▸ EXERCISE REQUIREMENTS: Only the lines of the data holding the string "schottky" need to be returned.

____ RAW DATA

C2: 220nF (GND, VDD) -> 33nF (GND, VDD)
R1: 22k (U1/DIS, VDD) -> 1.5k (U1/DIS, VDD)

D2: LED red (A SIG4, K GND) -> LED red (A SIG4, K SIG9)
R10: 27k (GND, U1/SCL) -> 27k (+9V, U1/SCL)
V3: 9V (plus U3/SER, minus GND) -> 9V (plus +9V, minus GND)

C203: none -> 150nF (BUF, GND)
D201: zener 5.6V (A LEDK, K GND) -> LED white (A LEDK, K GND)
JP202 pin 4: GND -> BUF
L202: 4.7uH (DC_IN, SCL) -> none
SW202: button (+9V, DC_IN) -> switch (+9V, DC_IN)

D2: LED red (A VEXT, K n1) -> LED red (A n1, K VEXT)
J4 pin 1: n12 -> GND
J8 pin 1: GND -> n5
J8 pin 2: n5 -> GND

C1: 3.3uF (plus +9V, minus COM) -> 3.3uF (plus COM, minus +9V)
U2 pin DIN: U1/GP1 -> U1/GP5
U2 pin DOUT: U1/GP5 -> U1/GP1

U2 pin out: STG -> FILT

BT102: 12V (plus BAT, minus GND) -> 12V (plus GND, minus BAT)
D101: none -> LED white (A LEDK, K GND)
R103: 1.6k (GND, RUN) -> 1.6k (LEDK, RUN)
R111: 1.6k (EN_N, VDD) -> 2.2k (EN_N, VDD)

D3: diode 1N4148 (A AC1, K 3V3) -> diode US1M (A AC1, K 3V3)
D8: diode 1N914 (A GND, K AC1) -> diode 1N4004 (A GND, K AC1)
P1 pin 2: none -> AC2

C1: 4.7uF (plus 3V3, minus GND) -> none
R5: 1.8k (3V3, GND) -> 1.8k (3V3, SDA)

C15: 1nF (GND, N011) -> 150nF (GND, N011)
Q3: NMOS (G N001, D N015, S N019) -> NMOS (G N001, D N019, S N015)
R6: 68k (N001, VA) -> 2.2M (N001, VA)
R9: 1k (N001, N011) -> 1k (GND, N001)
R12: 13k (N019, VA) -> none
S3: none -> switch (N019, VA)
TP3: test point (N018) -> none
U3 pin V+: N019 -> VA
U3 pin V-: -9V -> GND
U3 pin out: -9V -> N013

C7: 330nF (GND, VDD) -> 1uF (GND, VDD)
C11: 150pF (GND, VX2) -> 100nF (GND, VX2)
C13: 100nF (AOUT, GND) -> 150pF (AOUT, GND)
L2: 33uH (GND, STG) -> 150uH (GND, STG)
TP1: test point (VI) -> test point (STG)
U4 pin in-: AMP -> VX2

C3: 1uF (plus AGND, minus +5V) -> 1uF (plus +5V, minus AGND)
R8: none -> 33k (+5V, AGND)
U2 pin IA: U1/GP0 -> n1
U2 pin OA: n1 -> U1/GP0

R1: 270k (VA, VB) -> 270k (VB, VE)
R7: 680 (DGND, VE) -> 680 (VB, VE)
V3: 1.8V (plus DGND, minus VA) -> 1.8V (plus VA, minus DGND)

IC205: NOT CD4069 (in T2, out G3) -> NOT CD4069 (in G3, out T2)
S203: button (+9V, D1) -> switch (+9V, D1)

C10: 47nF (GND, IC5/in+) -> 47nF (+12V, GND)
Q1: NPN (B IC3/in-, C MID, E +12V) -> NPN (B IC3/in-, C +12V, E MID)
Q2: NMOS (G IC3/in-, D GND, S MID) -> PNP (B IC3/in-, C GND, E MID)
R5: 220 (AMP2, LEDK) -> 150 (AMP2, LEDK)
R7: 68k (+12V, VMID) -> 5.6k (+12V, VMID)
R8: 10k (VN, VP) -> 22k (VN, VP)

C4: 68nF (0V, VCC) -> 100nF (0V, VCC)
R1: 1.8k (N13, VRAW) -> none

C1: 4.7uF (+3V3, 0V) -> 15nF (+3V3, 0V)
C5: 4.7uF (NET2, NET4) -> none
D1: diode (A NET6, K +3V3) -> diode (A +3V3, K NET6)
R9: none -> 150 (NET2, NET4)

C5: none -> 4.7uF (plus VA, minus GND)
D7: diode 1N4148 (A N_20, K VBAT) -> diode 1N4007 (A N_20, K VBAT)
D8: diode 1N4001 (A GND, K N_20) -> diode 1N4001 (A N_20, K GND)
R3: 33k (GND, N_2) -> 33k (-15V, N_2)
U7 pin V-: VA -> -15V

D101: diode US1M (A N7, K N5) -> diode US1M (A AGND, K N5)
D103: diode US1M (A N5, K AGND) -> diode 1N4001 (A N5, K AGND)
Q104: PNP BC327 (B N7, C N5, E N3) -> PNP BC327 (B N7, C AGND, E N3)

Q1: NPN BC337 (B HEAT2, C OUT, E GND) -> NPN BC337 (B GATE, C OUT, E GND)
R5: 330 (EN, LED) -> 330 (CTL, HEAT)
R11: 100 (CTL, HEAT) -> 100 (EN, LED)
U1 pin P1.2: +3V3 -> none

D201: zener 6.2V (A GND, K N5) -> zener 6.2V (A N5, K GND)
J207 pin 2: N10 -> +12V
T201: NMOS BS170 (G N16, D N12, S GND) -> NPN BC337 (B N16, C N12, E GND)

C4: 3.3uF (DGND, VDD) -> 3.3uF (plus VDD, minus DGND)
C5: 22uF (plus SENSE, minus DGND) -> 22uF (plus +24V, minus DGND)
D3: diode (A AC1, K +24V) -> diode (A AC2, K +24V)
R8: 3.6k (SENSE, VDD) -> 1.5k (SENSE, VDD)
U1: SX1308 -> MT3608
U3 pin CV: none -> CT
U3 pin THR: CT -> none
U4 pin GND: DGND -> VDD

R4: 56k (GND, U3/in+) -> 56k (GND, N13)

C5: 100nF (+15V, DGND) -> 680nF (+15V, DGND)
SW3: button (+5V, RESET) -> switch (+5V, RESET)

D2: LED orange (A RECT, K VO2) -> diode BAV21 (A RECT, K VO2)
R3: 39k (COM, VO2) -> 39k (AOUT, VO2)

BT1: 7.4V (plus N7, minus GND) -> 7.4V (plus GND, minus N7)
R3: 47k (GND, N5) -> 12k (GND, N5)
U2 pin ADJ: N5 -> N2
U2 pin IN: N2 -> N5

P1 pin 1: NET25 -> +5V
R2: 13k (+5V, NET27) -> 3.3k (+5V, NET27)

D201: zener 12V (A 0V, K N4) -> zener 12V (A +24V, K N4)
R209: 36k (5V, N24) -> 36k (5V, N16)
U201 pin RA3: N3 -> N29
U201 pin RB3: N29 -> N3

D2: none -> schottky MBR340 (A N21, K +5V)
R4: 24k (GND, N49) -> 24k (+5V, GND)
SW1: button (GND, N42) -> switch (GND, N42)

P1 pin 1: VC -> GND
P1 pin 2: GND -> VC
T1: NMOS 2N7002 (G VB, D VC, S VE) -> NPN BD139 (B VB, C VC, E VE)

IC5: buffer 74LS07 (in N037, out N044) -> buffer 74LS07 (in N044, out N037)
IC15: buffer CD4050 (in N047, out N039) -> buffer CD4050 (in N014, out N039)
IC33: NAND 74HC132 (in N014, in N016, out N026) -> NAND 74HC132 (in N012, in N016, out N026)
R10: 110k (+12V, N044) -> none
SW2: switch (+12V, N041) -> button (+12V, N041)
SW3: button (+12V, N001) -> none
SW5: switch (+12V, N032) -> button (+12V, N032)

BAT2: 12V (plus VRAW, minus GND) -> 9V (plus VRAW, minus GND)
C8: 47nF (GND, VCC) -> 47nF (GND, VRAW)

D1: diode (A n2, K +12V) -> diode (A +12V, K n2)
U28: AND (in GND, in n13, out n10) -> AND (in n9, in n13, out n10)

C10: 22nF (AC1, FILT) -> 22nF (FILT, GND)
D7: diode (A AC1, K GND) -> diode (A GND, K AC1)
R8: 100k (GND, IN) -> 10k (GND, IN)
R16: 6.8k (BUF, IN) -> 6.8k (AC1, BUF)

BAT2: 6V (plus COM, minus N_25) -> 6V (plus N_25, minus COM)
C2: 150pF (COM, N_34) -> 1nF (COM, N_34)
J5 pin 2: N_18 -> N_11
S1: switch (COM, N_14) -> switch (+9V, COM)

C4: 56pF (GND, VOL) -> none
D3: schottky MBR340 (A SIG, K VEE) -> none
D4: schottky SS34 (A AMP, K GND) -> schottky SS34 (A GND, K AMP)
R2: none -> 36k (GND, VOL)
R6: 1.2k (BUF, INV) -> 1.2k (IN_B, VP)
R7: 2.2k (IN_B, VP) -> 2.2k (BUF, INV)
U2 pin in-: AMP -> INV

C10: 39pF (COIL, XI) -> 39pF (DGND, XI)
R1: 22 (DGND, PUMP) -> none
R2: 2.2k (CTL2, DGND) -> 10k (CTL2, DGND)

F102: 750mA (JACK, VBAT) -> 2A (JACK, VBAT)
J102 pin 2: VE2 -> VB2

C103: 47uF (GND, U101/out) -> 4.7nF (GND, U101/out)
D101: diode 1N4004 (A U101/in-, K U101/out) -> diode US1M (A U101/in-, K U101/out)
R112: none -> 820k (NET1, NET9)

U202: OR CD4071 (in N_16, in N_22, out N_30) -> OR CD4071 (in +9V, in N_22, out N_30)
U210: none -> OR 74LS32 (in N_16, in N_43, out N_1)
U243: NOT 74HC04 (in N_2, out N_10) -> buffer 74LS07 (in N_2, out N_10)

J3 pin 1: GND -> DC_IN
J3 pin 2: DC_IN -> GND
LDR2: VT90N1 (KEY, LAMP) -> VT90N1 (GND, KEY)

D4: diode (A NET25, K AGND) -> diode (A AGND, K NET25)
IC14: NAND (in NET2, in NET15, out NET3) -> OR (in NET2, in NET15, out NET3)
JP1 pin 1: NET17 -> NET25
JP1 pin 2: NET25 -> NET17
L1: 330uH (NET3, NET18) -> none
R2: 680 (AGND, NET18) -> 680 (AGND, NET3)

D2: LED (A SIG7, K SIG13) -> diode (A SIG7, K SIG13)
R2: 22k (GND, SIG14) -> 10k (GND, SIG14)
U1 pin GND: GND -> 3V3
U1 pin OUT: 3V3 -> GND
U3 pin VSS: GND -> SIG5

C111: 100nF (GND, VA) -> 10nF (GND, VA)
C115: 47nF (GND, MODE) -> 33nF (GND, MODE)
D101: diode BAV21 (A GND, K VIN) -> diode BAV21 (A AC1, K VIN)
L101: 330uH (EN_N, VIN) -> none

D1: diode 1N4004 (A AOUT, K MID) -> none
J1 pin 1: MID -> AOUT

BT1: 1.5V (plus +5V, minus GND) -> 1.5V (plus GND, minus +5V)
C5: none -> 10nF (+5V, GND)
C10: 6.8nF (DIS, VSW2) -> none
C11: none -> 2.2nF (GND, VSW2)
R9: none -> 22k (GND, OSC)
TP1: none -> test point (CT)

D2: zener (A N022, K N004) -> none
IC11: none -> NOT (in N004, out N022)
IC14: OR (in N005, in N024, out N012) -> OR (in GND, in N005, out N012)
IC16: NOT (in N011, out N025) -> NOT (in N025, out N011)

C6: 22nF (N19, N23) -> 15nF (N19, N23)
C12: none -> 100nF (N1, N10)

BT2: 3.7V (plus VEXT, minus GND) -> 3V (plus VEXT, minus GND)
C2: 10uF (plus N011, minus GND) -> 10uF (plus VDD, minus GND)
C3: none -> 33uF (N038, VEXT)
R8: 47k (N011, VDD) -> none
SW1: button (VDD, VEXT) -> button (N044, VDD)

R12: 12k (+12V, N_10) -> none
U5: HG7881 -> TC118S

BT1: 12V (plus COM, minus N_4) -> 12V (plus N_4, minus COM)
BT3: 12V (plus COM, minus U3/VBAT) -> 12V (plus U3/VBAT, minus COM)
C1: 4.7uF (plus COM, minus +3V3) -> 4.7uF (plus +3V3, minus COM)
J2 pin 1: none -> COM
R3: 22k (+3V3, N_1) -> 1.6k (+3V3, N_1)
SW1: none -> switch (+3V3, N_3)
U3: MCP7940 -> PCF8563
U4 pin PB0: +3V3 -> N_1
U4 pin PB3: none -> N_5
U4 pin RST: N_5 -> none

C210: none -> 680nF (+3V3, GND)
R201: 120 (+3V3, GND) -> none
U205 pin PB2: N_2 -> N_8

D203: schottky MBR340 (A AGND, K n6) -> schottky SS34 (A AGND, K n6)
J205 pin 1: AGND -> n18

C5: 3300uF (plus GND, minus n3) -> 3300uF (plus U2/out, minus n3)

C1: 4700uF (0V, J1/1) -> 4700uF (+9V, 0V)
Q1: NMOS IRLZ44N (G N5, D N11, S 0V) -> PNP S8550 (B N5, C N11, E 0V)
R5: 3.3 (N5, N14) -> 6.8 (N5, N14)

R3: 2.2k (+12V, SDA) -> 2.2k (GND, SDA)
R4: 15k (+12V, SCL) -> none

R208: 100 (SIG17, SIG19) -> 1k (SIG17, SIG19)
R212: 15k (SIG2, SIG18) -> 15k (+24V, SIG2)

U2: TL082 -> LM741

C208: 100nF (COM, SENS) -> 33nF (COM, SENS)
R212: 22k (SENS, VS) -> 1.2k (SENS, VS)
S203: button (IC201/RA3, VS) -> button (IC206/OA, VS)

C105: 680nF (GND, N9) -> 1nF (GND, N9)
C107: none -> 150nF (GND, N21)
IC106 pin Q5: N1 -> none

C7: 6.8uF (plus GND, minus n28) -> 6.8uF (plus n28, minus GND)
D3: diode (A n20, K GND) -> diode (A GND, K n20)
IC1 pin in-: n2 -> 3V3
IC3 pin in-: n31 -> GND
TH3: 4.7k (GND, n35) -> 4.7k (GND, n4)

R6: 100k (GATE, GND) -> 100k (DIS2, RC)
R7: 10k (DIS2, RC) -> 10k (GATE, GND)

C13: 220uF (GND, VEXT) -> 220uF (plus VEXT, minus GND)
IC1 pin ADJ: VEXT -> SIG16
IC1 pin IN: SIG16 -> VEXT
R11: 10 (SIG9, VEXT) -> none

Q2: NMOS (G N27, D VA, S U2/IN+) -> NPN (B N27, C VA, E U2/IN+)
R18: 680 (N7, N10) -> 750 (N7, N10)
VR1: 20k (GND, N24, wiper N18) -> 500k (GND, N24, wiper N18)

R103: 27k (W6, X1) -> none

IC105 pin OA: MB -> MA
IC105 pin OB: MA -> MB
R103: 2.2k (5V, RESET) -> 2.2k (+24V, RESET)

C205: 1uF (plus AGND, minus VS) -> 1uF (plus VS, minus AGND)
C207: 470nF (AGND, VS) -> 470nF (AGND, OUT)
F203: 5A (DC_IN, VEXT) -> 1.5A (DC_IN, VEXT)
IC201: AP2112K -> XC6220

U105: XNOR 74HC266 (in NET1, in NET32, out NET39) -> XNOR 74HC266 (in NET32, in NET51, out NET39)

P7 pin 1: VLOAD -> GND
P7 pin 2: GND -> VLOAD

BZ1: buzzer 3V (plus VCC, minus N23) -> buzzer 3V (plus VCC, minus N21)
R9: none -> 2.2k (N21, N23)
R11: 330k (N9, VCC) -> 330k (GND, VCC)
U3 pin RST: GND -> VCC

________

▸ EXERCISE OUTPUT:
D2: none -> schottky MBR340 (A N21, K +5V)
D3: schottky MBR340 (A SIG, K VEE) -> none
D4: schottky SS34 (A AMP, K GND) -> schottky SS34 (A GND, K AMP)
D203: schottky MBR340 (A AGND, K n6) -> schottky SS34 (A AGND, K n6)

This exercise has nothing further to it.